Study material section start
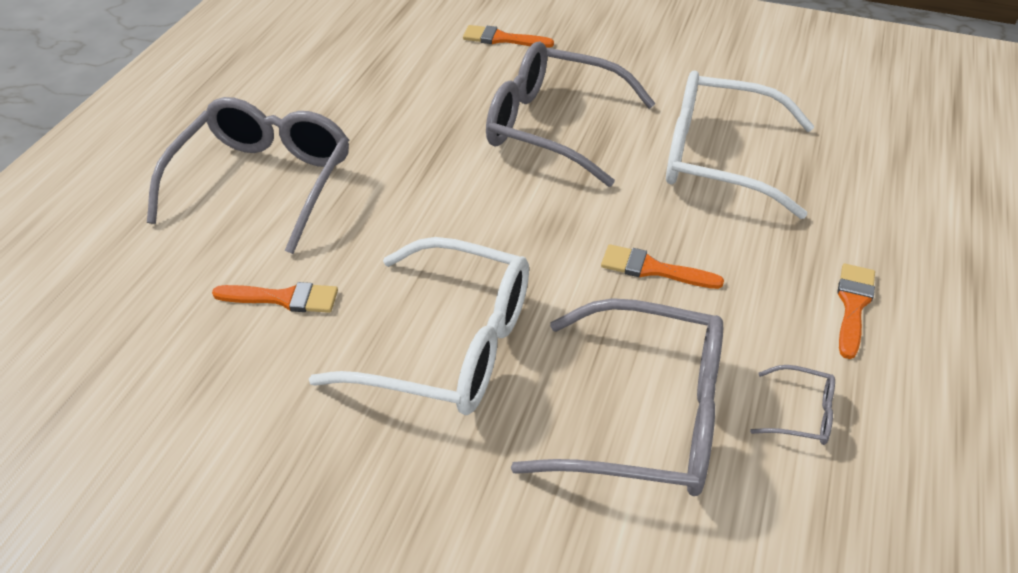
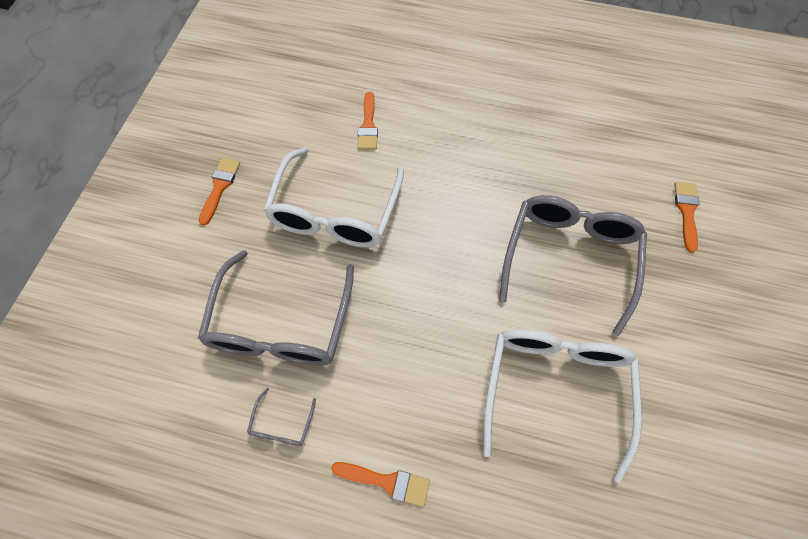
camera: 85 degrees right, 20 degrees up
grey glasses [147,97,349,254] -> none
orange brush [601,244,724,289] -> orange brush moved to [199,158,240,226]

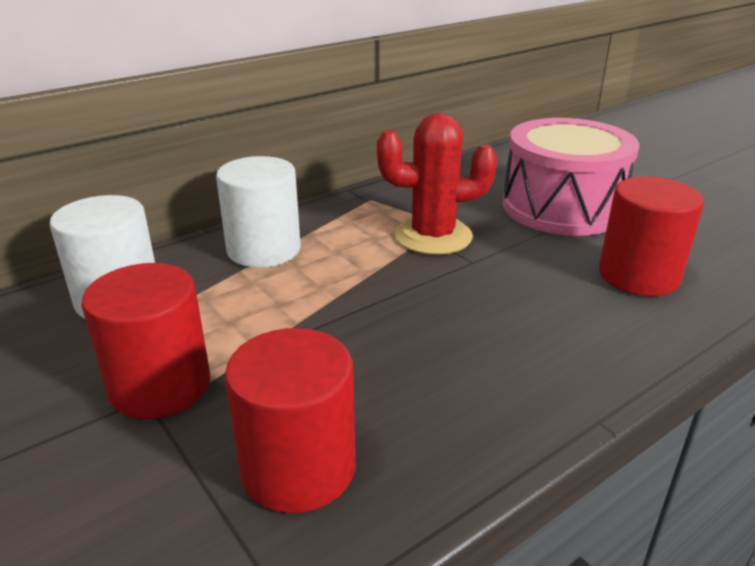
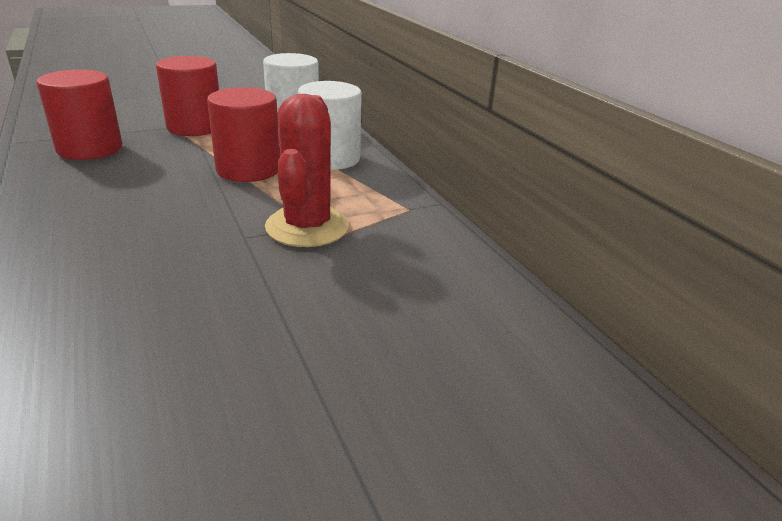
camera: 100 degrees right, 0 degrees up
pink drum [503,118,639,236] -> none
red cylinder [599,177,704,296] -> red cylinder moved to [207,87,280,182]

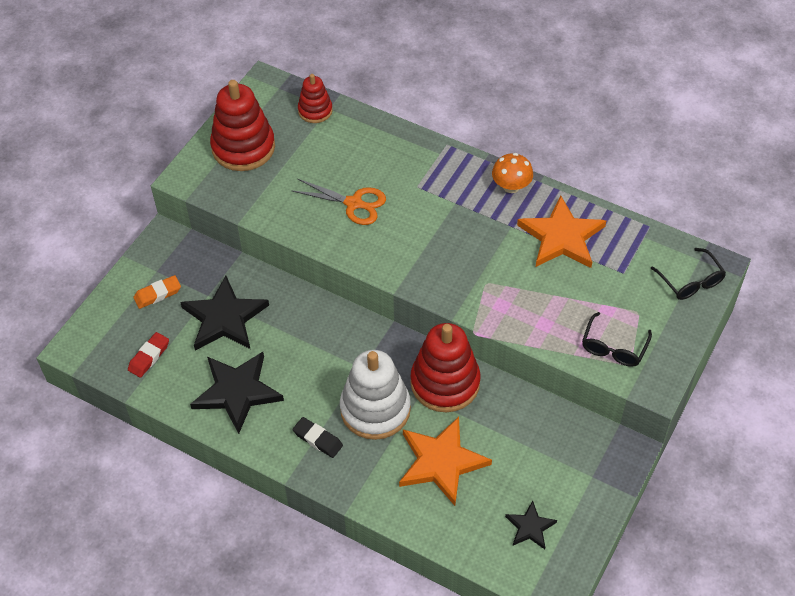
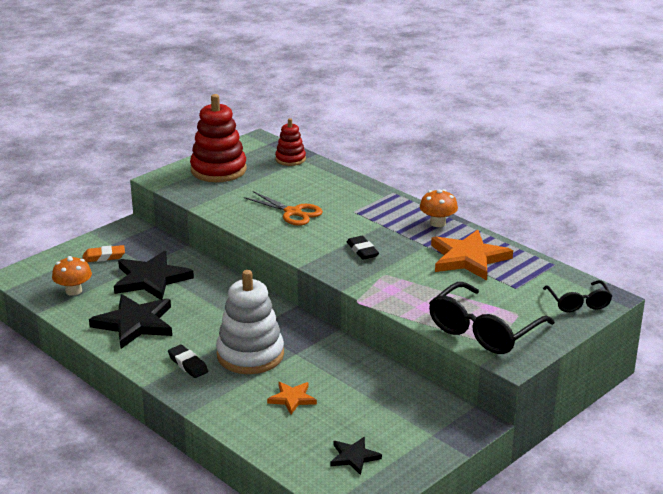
camera: 15 degrees right, 25 degrees down
red eraser [128,332,169,378] -> orange mushroom [52,256,92,296]
orange star [399,417,492,506] -> orange star [267,382,317,414], size x0.53
red stacking toy [411,323,481,412] -> none
black glasses [582,312,652,367] -> black glasses [429,282,555,354], size x1.73
none -> black eraser [347,236,379,260]

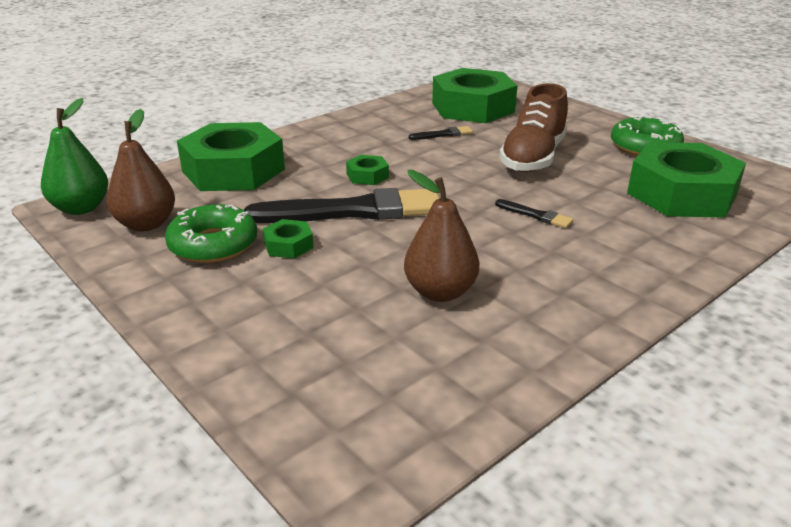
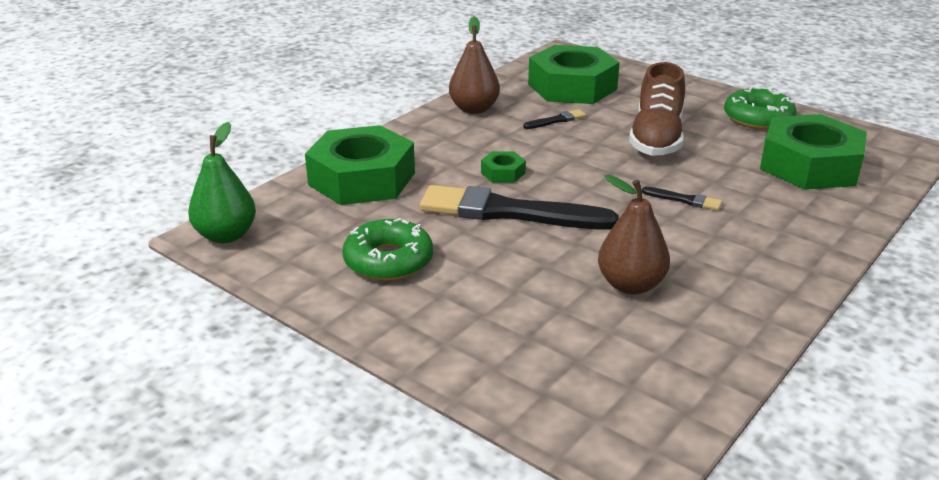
camera: 10 degrees left, 0 degrees up
brown pear [107,109,175,231] -> brown pear moved to [449,16,500,114]
black brush [244,188,440,224] -> black brush turned 150 degrees counterclockwise [420,185,619,230]
green nut [263,219,314,259] -> none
Study material section end
• [How to complete this task]
Transcribe all of the data above verbatim but omit every picture.

• [Written response]
camera: 85 degrees right, 20 degrees up
grey glasses [147,97,349,254] -> none
orange brush [601,244,724,289] -> orange brush moved to [199,158,240,226]

camera: 100 degrees right, 0 degrees up
pink drum [503,118,639,236] -> none
red cylinder [599,177,704,296] -> red cylinder moved to [207,87,280,182]

camera: 15 degrees right, 25 degrees down
red eraser [128,332,169,378] -> orange mushroom [52,256,92,296]
orange star [399,417,492,506] -> orange star [267,382,317,414], size x0.53
red stacking toy [411,323,481,412] -> none
black glasses [582,312,652,367] -> black glasses [429,282,555,354], size x1.73
none -> black eraser [347,236,379,260]

camera: 10 degrees left, 0 degrees up
brown pear [107,109,175,231] -> brown pear moved to [449,16,500,114]
black brush [244,188,440,224] -> black brush turned 150 degrees counterclockwise [420,185,619,230]
green nut [263,219,314,259] -> none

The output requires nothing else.